* **WHAT YOU NEED TO DO**
Take the data below and copy exactly the lines starting at the one with "desk: (117, 88) -> (188, 217), width x1.37" and finishing at the one with "wardrobe: (42, 186) -> (299, 213), added", both included.

* **RECORD EXTRACTS**
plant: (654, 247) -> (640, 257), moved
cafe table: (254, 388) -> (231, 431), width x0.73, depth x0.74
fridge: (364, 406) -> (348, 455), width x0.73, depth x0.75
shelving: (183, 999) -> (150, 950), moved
==
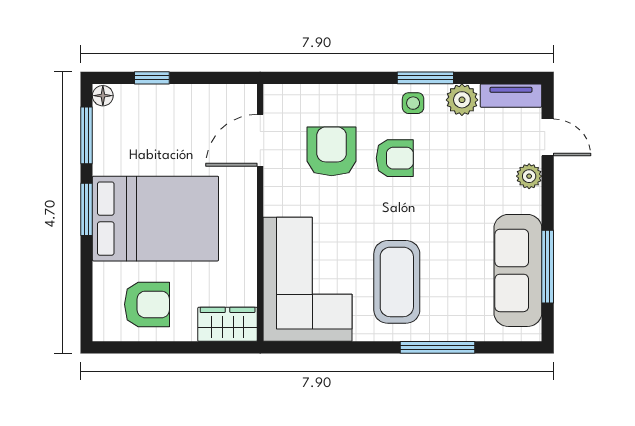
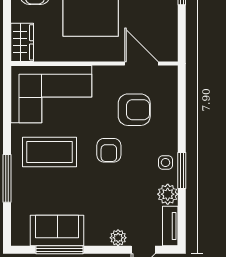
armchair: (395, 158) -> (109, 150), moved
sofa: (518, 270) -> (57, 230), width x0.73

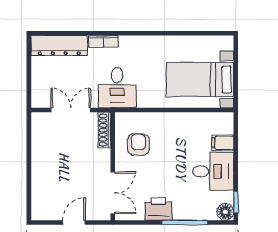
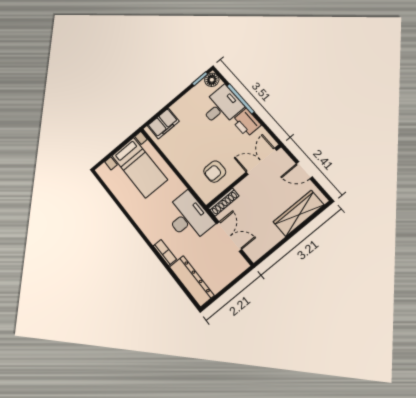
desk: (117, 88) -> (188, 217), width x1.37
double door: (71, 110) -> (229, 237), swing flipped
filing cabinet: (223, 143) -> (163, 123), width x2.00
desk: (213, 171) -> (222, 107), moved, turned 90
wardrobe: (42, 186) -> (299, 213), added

* **SOLUTION**
desk: (117, 88) -> (188, 217), width x1.37
double door: (71, 110) -> (229, 237), swing flipped
filing cabinet: (223, 143) -> (163, 123), width x2.00
desk: (213, 171) -> (222, 107), moved, turned 90
wardrobe: (42, 186) -> (299, 213), added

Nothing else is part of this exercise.